### EXERCISE DIRECTIONS
Report each line below that contains the word "farther". Matches must have the same case.

### TASK INPUT

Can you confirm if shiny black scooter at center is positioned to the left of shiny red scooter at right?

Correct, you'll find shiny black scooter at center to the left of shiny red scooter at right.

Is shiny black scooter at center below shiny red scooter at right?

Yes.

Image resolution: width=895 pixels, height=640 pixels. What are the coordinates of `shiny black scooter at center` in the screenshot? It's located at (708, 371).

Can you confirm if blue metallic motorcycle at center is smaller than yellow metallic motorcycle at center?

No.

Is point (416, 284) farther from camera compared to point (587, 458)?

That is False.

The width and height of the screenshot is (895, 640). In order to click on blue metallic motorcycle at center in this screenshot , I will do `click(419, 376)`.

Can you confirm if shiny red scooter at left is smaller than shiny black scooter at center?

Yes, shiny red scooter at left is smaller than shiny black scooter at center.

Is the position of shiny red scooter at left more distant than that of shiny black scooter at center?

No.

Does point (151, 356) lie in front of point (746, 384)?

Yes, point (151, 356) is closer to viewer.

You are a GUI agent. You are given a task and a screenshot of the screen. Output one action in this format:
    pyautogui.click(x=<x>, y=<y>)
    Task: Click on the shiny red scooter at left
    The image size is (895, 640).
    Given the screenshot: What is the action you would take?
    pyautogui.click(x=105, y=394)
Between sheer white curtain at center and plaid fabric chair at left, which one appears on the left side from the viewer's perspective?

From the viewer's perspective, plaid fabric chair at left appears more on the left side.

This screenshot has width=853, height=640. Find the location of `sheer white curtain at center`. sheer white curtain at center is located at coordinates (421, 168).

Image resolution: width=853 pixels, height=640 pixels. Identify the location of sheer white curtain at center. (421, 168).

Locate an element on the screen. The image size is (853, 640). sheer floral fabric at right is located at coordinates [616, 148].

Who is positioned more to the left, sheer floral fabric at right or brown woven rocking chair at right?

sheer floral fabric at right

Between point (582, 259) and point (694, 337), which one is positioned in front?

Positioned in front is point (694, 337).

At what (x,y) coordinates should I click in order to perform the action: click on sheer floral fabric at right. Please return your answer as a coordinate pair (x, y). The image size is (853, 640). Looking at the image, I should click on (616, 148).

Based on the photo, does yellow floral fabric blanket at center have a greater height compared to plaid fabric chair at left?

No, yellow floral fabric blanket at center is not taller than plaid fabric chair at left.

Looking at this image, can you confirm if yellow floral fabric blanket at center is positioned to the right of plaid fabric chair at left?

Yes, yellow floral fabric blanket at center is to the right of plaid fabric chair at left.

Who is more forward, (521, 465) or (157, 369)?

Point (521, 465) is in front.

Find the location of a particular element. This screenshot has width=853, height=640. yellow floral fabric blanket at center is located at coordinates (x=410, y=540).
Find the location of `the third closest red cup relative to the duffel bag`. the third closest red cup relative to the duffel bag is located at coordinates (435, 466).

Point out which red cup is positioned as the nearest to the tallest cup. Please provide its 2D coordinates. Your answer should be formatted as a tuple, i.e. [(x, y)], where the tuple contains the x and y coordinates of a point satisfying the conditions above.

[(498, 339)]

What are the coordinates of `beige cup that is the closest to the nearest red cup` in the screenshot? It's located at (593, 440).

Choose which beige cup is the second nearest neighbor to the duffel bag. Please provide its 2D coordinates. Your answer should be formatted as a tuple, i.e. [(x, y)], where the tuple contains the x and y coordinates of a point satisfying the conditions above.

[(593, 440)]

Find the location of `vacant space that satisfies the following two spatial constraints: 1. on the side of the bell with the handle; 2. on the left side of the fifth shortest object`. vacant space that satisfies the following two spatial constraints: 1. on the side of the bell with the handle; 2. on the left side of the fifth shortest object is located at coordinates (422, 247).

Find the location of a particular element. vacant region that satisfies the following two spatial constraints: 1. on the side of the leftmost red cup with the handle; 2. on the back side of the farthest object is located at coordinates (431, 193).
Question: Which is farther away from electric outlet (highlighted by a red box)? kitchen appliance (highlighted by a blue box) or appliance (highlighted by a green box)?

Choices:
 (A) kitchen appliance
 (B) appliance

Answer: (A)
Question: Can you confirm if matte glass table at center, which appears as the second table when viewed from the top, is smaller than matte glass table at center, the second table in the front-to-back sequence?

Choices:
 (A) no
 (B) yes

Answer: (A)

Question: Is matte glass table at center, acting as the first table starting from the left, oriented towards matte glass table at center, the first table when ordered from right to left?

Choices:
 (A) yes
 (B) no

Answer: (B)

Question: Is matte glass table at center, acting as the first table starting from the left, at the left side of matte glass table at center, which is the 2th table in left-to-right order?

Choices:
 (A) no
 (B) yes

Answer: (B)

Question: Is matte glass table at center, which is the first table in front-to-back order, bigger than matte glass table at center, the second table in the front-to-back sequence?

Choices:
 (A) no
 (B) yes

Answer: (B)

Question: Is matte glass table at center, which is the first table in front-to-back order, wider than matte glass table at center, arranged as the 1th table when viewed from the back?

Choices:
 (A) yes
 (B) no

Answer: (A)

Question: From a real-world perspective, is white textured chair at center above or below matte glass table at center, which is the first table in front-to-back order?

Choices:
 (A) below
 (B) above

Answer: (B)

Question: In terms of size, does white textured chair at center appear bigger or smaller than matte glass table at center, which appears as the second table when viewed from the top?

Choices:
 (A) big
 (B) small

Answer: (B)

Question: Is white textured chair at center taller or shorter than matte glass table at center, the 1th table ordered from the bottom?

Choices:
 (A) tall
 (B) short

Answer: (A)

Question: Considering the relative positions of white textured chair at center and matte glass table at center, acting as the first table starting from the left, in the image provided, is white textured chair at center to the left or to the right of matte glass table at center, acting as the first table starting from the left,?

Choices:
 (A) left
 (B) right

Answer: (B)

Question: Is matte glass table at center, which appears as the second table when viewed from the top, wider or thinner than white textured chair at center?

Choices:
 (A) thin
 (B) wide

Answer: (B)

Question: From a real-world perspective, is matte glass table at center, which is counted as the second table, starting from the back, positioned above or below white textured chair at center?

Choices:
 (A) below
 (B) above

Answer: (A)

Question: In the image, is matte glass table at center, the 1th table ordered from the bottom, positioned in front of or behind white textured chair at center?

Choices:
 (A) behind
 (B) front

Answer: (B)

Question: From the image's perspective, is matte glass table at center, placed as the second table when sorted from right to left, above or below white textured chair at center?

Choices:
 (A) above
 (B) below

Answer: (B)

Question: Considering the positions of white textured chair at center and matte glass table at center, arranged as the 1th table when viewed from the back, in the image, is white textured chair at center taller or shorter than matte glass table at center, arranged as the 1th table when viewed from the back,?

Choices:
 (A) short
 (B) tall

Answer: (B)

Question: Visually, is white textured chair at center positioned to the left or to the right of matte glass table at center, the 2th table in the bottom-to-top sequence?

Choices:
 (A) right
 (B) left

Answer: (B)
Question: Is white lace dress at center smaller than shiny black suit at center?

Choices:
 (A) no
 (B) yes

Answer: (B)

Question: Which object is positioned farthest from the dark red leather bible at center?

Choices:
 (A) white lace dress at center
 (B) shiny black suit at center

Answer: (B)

### WRITTEN SOLUTION
Is point (416, 284) farther from camera compared to point (587, 458)?
Question: Which is farther away from electric outlet (highlighted by a red box)? kitchen appliance (highlighted by a blue box) or appliance (highlighted by a green box)?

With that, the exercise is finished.